[Before-and-after object listings]
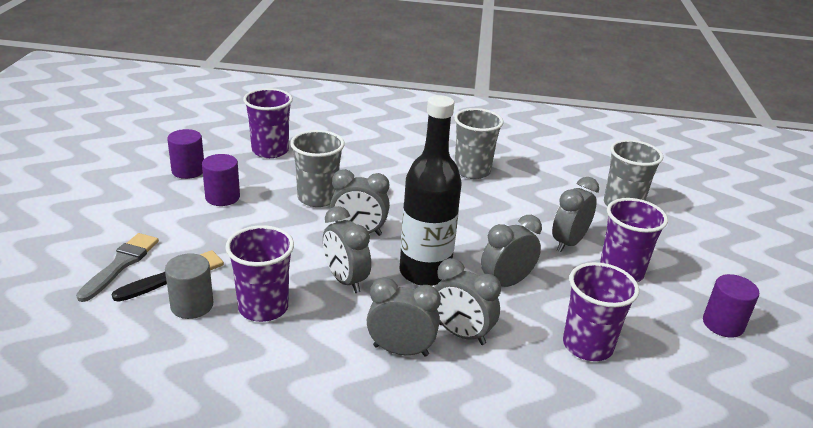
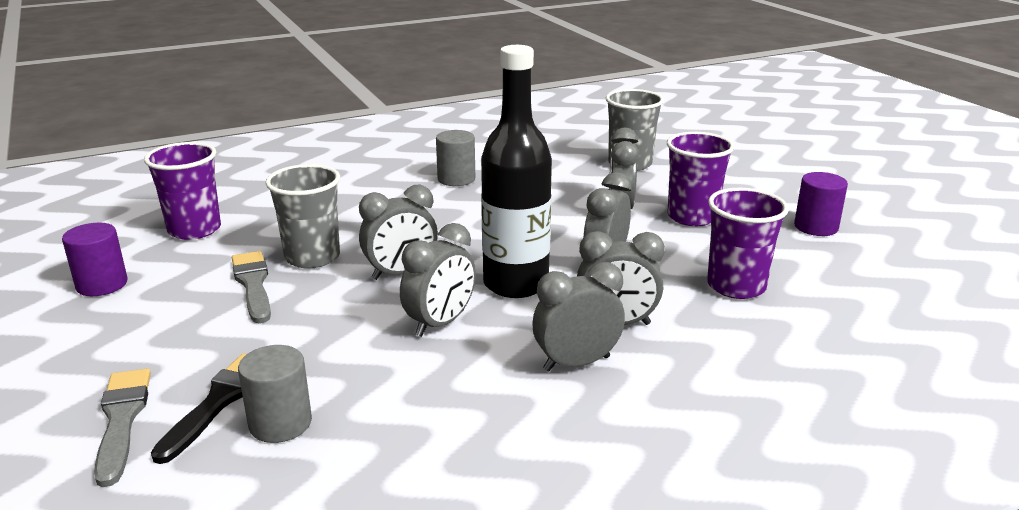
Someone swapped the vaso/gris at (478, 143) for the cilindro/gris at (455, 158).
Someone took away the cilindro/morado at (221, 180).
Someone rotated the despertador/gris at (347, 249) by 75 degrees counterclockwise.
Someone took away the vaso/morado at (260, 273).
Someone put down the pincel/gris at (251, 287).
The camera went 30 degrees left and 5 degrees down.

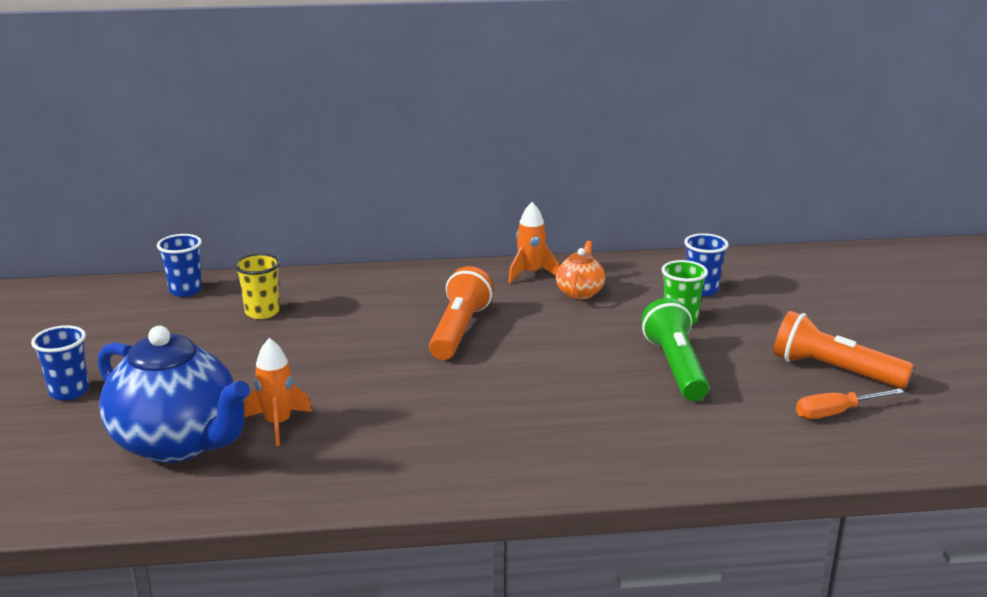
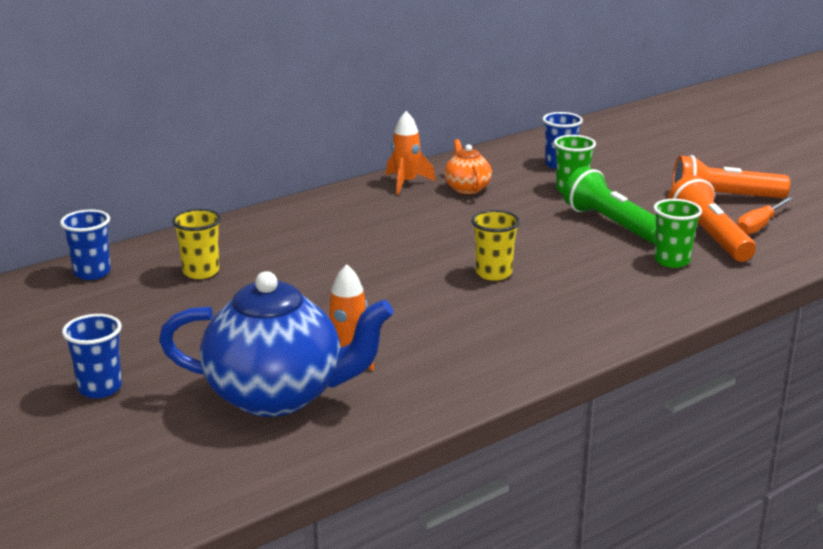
Someone carried the lámpara de mano/naranja from (461, 313) to (712, 218).
Someone put down the vaso/verde at (678, 233).
Someone put down the vaso/amarillo at (495, 245).
The camera went 30 degrees left and 0 degrees up.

**About this exercise**
Would you return all the data exactly as given, minus the pictures?

**Solution below**
Someone swapped the vaso/gris at (478, 143) for the cilindro/gris at (455, 158).
Someone took away the cilindro/morado at (221, 180).
Someone rotated the despertador/gris at (347, 249) by 75 degrees counterclockwise.
Someone took away the vaso/morado at (260, 273).
Someone put down the pincel/gris at (251, 287).
The camera went 30 degrees left and 5 degrees down.

Someone carried the lámpara de mano/naranja from (461, 313) to (712, 218).
Someone put down the vaso/verde at (678, 233).
Someone put down the vaso/amarillo at (495, 245).
The camera went 30 degrees left and 0 degrees up.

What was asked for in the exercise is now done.